• _Task_
In the records below, find the line with "RADIO pin MOSI: none -> A7" and the line with "GPS pin RX: 13 -> 10"; return exactly those lines and every line between them.
______
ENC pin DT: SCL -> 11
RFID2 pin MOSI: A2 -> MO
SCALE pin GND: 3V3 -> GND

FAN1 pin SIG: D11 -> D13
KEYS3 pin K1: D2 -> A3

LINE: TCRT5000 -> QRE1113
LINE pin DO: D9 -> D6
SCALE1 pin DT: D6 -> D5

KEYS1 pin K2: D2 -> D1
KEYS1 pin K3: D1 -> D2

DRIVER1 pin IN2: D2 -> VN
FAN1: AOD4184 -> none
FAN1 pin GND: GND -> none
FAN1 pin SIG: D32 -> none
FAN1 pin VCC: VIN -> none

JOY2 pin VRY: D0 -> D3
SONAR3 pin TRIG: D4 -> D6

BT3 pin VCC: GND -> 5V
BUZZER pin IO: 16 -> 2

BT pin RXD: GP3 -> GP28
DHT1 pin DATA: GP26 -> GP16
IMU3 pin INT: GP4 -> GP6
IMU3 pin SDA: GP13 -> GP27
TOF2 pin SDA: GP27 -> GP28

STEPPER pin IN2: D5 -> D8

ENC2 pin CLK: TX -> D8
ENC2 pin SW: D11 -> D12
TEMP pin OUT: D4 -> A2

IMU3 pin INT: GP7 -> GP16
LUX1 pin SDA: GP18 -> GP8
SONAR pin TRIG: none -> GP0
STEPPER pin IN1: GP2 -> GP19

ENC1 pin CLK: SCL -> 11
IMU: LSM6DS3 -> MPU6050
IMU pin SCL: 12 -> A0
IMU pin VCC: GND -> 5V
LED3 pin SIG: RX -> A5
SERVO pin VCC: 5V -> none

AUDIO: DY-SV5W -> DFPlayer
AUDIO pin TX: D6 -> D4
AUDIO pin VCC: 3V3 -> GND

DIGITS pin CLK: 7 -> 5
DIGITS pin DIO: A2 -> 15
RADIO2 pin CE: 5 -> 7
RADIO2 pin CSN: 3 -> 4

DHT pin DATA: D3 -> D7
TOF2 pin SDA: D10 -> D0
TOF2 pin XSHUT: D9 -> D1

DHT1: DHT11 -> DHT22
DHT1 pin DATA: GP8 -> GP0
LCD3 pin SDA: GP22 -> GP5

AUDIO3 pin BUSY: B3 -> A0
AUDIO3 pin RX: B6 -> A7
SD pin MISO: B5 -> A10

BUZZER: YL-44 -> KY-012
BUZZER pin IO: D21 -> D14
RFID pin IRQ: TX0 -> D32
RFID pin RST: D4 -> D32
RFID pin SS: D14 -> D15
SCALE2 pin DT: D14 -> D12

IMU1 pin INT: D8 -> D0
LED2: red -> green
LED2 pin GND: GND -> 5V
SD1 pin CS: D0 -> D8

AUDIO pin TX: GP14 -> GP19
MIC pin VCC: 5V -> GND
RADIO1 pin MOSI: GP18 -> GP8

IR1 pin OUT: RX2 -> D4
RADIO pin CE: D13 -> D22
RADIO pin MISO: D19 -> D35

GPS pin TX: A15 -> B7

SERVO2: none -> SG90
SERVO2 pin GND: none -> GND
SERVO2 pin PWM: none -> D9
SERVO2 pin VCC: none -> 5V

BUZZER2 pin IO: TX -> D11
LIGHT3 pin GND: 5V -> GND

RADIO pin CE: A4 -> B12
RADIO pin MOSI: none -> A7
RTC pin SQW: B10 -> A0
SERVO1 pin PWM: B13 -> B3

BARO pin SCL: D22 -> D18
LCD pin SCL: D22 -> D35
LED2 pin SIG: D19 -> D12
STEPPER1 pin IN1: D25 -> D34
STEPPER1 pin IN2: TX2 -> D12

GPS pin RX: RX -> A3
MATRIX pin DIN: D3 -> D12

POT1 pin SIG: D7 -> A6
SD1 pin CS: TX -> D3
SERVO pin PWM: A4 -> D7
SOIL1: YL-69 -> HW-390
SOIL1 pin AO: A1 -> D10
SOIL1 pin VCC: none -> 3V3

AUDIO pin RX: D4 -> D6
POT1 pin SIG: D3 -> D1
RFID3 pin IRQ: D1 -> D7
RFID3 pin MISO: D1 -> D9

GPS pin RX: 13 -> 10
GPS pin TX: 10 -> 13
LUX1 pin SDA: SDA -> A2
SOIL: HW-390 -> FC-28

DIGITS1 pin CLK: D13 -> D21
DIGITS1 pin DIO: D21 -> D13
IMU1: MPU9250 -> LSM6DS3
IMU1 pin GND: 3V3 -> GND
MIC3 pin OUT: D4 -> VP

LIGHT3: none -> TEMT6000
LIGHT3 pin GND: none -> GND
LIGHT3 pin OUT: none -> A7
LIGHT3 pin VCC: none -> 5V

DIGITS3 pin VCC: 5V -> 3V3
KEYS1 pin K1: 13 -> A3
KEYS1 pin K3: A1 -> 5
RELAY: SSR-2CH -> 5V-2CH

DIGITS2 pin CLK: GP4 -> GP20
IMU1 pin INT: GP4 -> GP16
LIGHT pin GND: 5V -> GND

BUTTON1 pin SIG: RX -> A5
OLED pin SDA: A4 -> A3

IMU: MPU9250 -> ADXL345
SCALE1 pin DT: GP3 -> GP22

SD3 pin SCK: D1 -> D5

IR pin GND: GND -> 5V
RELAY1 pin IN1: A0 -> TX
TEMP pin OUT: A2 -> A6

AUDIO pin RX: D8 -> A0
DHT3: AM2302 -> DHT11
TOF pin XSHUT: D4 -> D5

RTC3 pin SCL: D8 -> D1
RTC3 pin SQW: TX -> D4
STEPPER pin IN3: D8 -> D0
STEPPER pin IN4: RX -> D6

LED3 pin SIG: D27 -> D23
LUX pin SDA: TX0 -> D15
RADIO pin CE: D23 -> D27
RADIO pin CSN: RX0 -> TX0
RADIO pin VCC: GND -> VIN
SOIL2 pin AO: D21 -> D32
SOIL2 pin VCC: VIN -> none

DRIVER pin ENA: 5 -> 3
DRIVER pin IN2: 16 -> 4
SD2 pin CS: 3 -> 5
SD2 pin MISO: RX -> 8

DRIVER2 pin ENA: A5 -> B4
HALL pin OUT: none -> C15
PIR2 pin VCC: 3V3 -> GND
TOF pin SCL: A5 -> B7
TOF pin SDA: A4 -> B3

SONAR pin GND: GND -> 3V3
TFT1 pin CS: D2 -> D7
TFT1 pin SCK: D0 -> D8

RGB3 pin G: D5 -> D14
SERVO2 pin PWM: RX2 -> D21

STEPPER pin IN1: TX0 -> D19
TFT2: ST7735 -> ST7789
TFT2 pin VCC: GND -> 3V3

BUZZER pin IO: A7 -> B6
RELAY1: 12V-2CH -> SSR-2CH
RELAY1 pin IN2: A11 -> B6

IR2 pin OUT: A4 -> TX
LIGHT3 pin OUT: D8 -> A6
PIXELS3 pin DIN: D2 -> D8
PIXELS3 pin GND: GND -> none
______
• _Response to the task_
RADIO pin MOSI: none -> A7
RTC pin SQW: B10 -> A0
SERVO1 pin PWM: B13 -> B3

BARO pin SCL: D22 -> D18
LCD pin SCL: D22 -> D35
LED2 pin SIG: D19 -> D12
STEPPER1 pin IN1: D25 -> D34
STEPPER1 pin IN2: TX2 -> D12

GPS pin RX: RX -> A3
MATRIX pin DIN: D3 -> D12

POT1 pin SIG: D7 -> A6
SD1 pin CS: TX -> D3
SERVO pin PWM: A4 -> D7
SOIL1: YL-69 -> HW-390
SOIL1 pin AO: A1 -> D10
SOIL1 pin VCC: none -> 3V3

AUDIO pin RX: D4 -> D6
POT1 pin SIG: D3 -> D1
RFID3 pin IRQ: D1 -> D7
RFID3 pin MISO: D1 -> D9

GPS pin RX: 13 -> 10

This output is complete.